Task description - Print all of the records. Exclude the images.

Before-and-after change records
◇ ◇ ◇ ◇ ◇ ◇ ◇

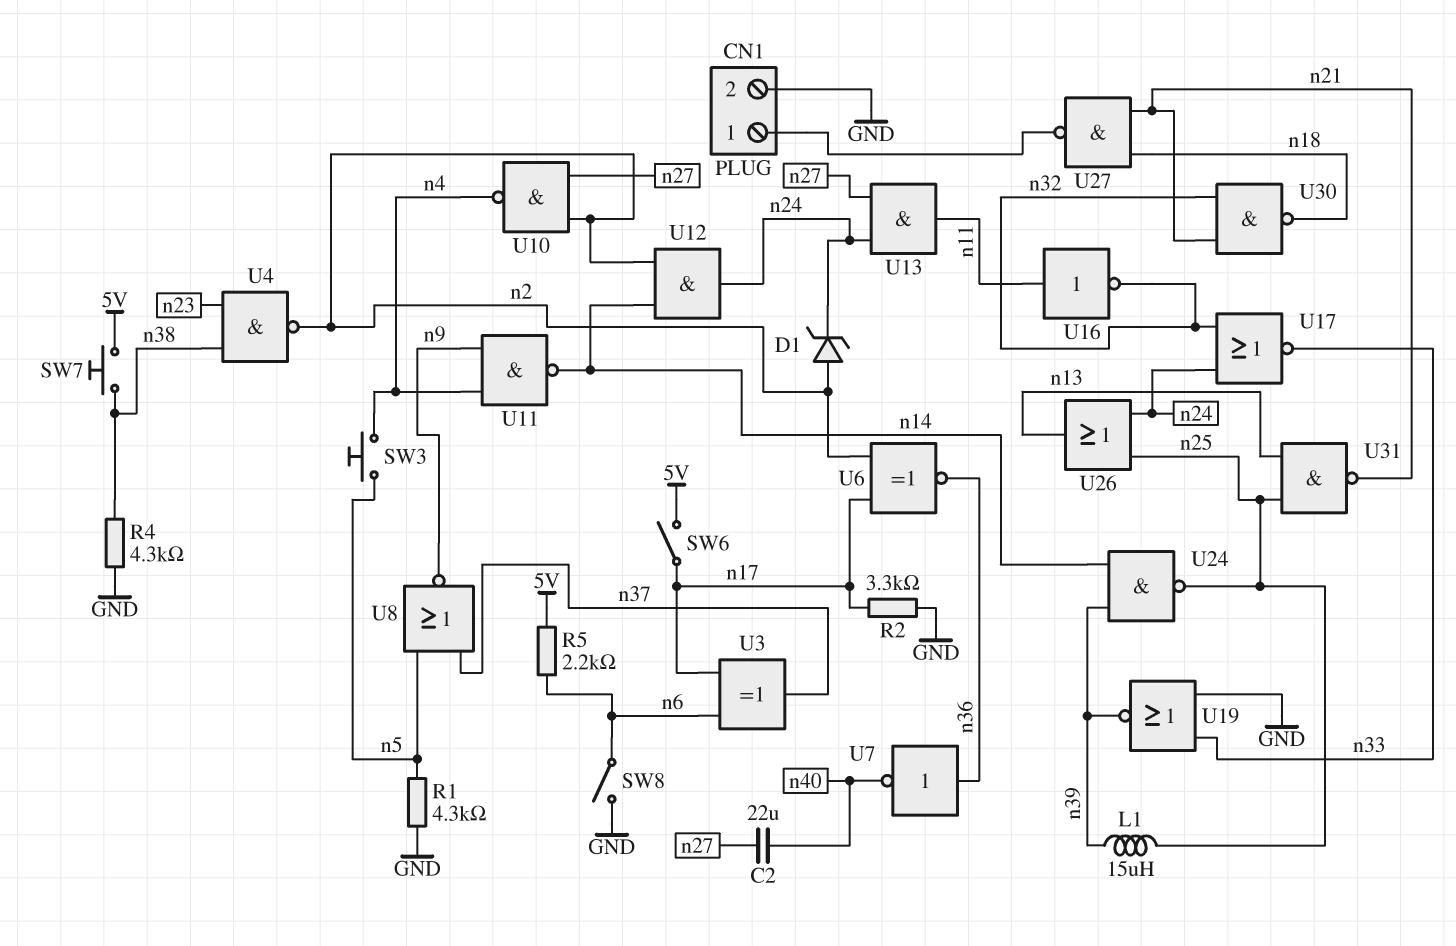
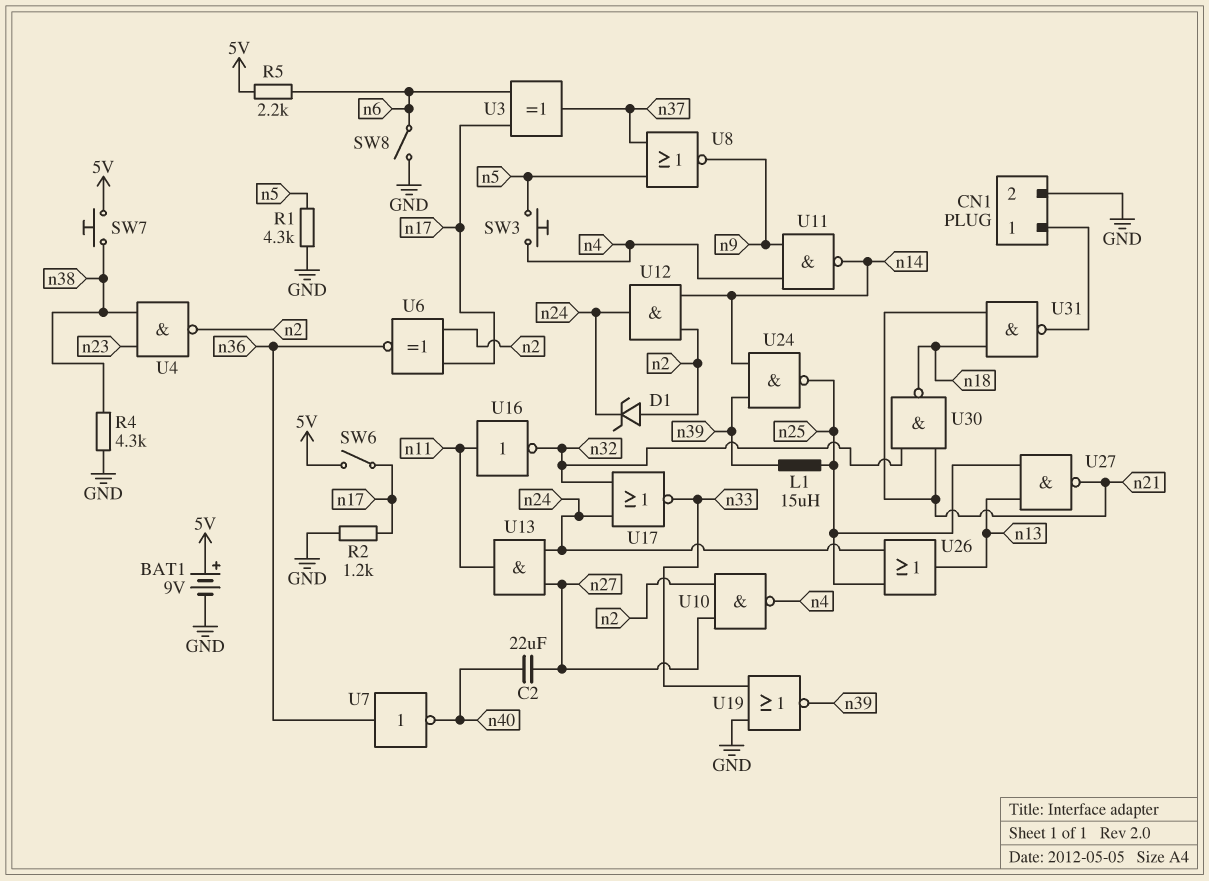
BAT1: none -> 9V (plus 5V, minus GND)
R2: 3.3k (GND, n17) -> 1.2k (GND, n17)
U27: NAND (in n18, in n21, out CN1/1) -> NAND (in n13, in n25, out n21)
U31: NAND (in n13, in n25, out n21) -> NAND (in n18, in n21, out CN1/1)

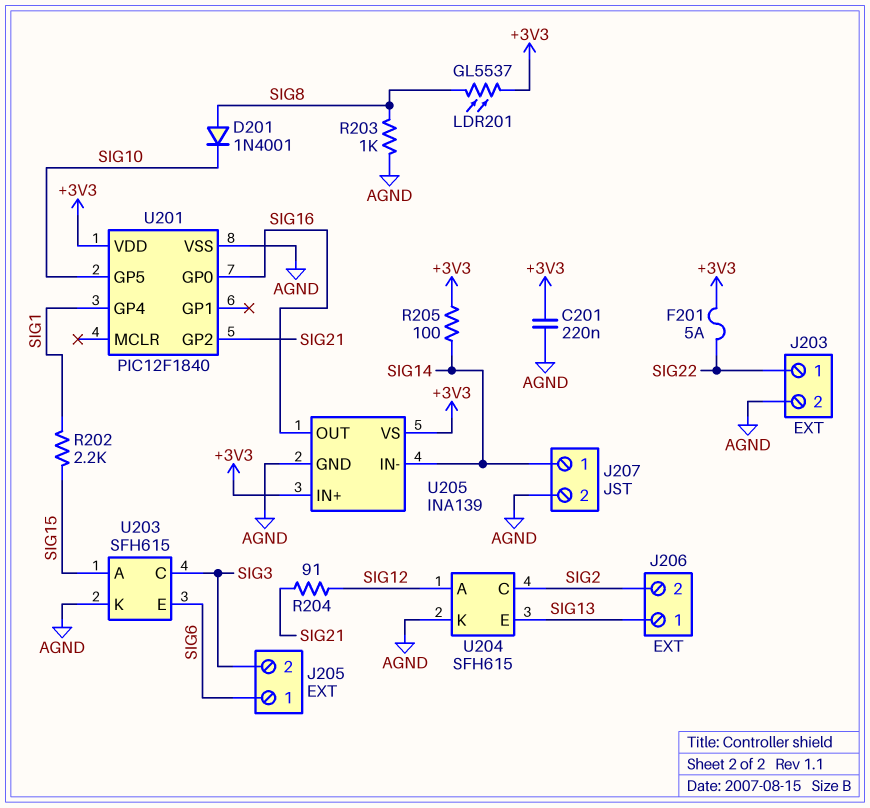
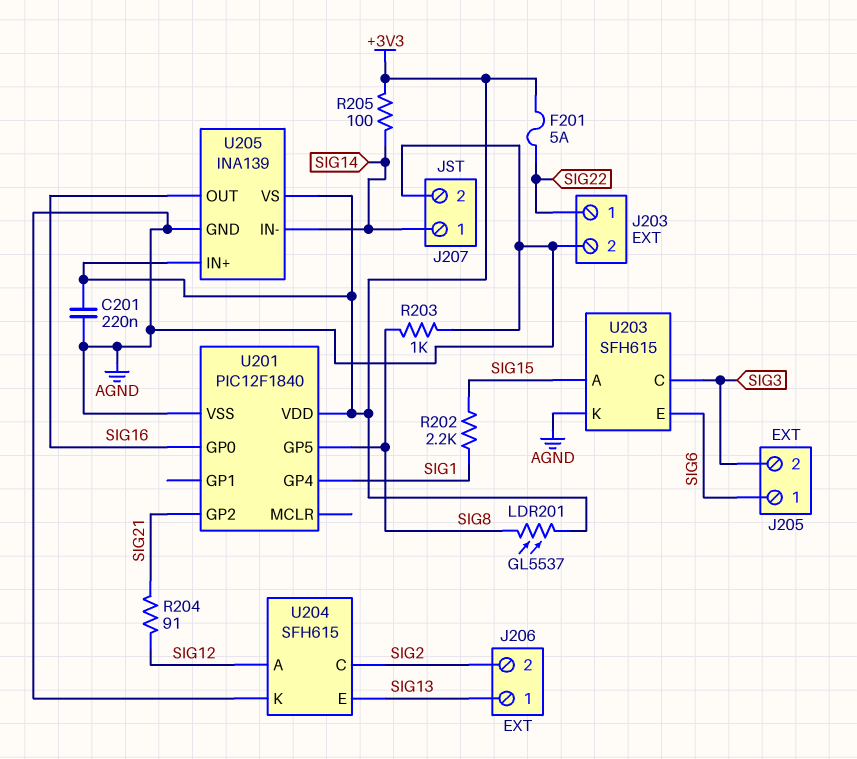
D201: diode 1N4001 (A SIG8, K SIG10) -> none
U201 pin GP5: SIG10 -> SIG8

◇ ◇ ◇ ◇ ◇ ◇ ◇

Result -
BAT1: none -> 9V (plus 5V, minus GND)
R2: 3.3k (GND, n17) -> 1.2k (GND, n17)
U27: NAND (in n18, in n21, out CN1/1) -> NAND (in n13, in n25, out n21)
U31: NAND (in n13, in n25, out n21) -> NAND (in n18, in n21, out CN1/1)

D201: diode 1N4001 (A SIG8, K SIG10) -> none
U201 pin GP5: SIG10 -> SIG8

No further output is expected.